Whenever a line below holds the word "white", count it; please give only the final number.

→ Data provided
****************************************
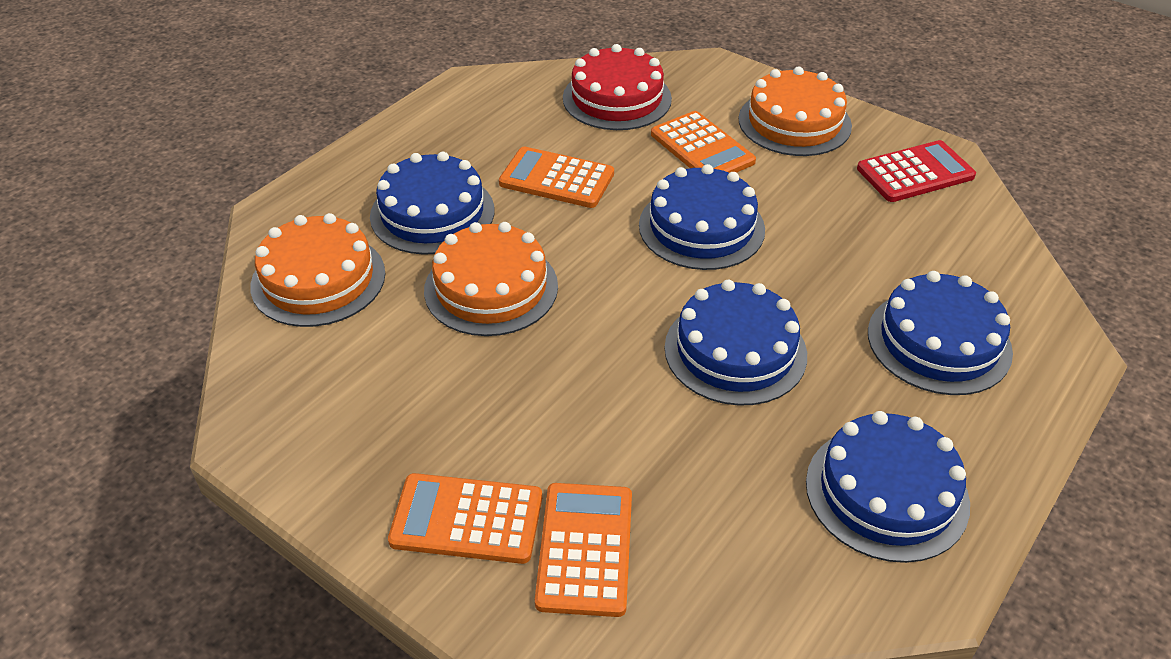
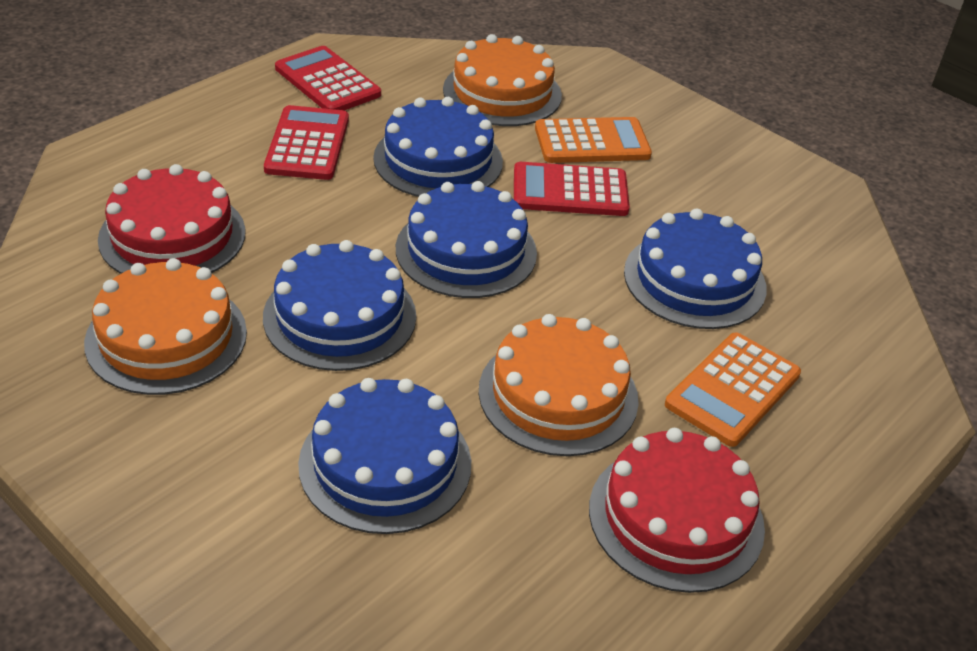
orange calculator: 4 -> 2
red cake: 1 -> 2
red calculator: 1 -> 3

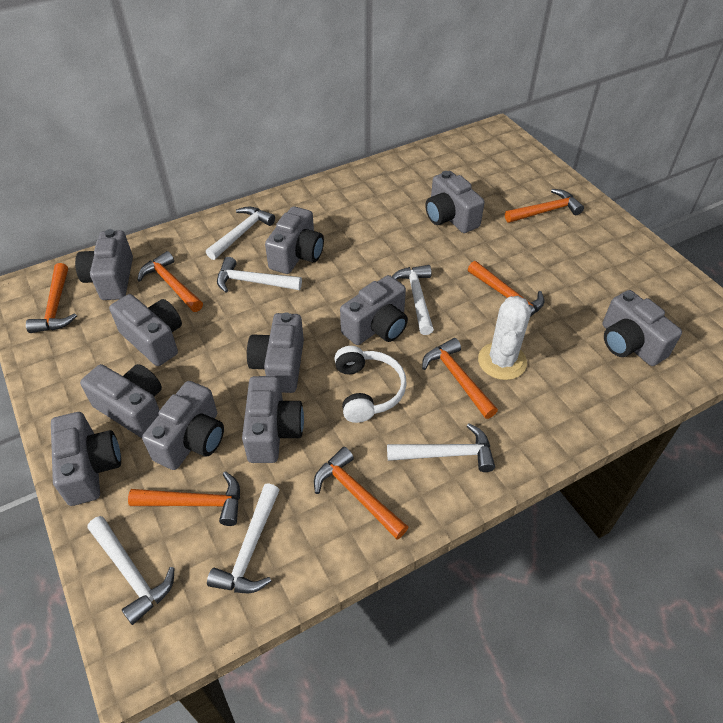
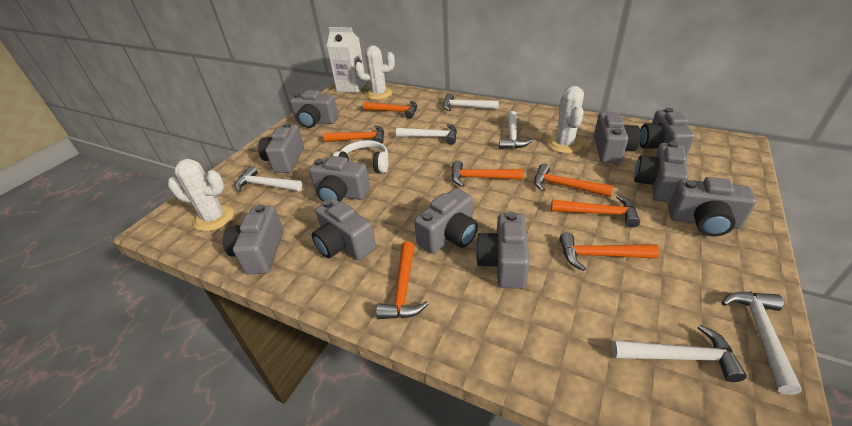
white cactus: 1 -> 3
white carton: 0 -> 1

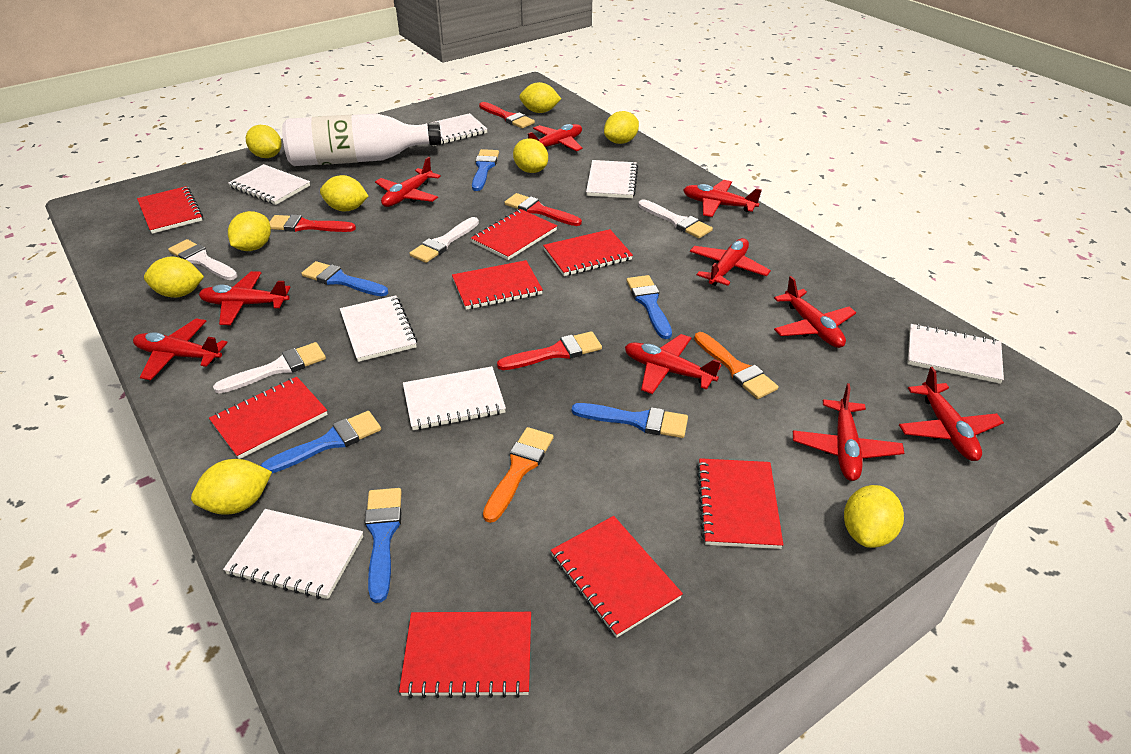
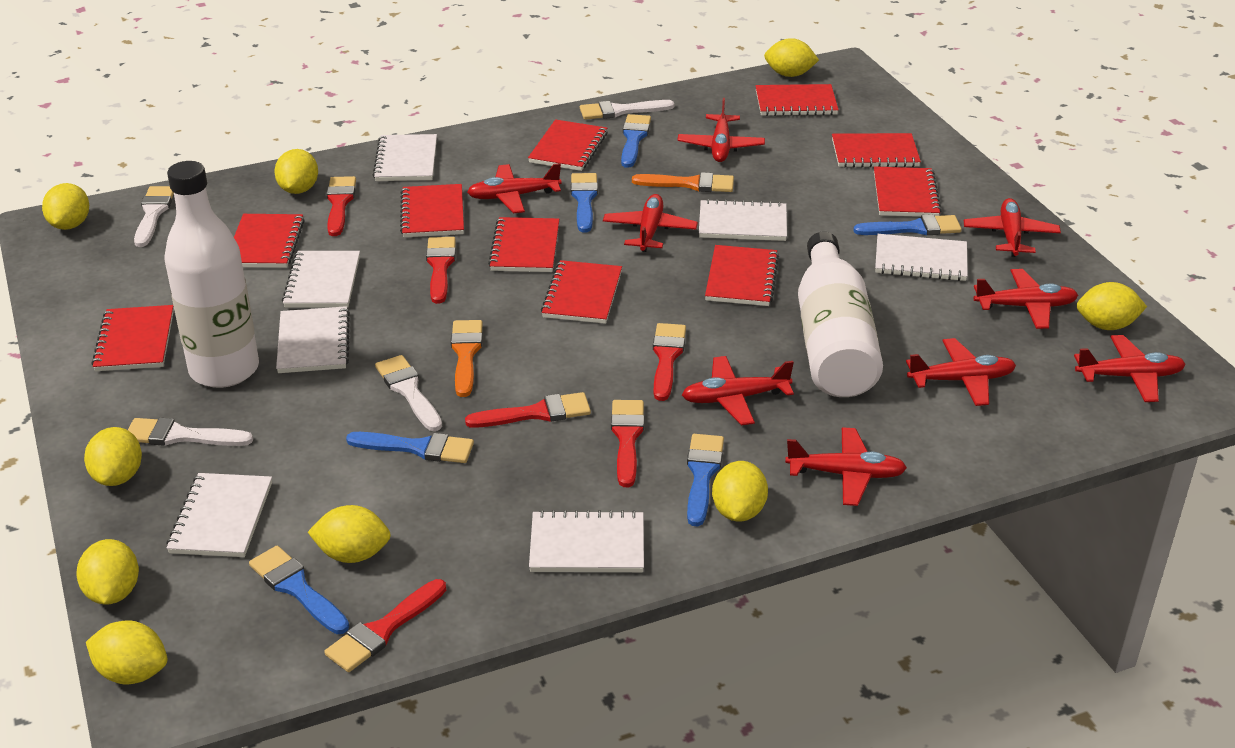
red brush: 4 -> 6
red notebook: 8 -> 10
red plane: 10 -> 9
white bottle: 1 -> 2

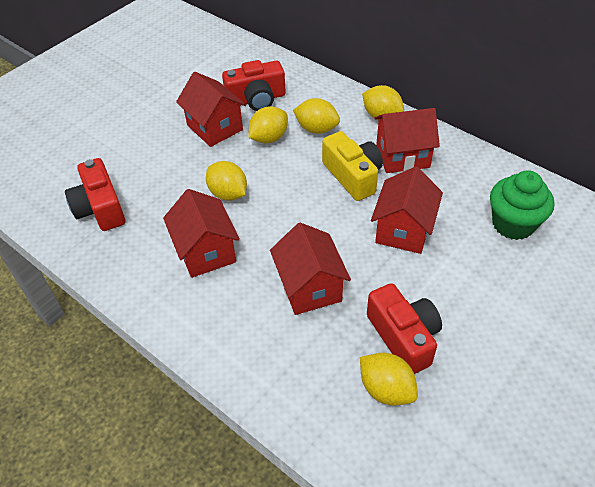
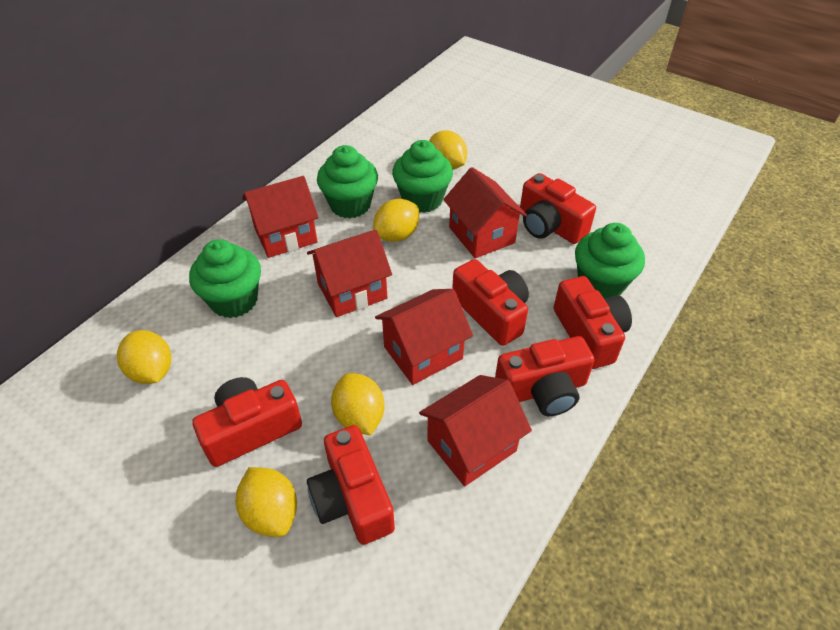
green cupcake: 1 -> 4
red camera: 3 -> 6
yellow camera: 1 -> 0

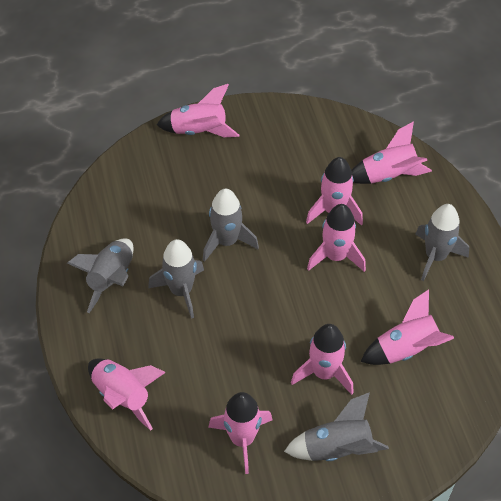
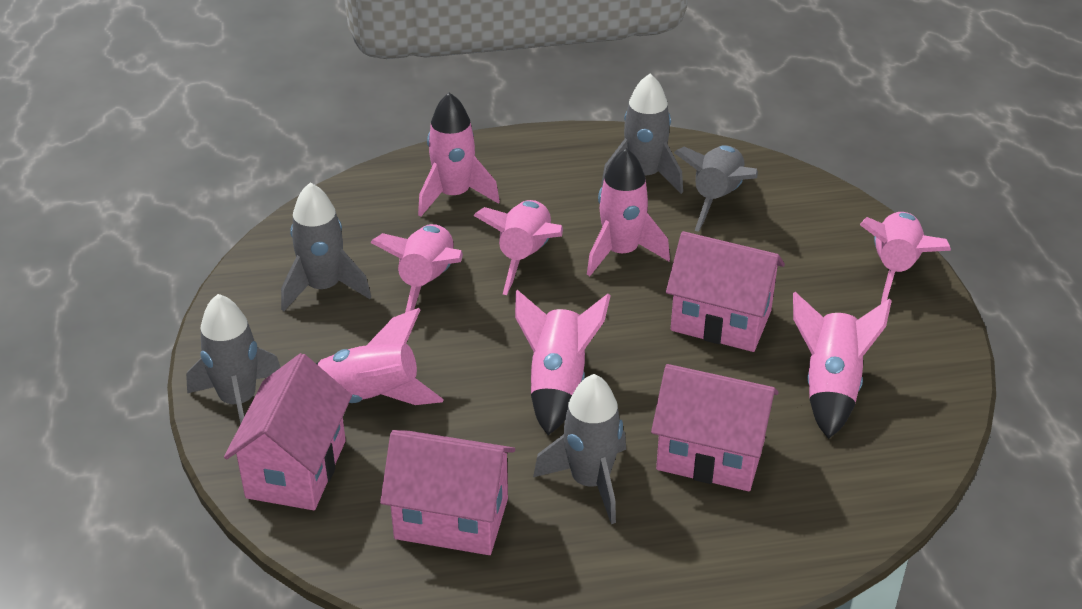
pink house: 0 -> 4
****************************************
→ Reply to the task
3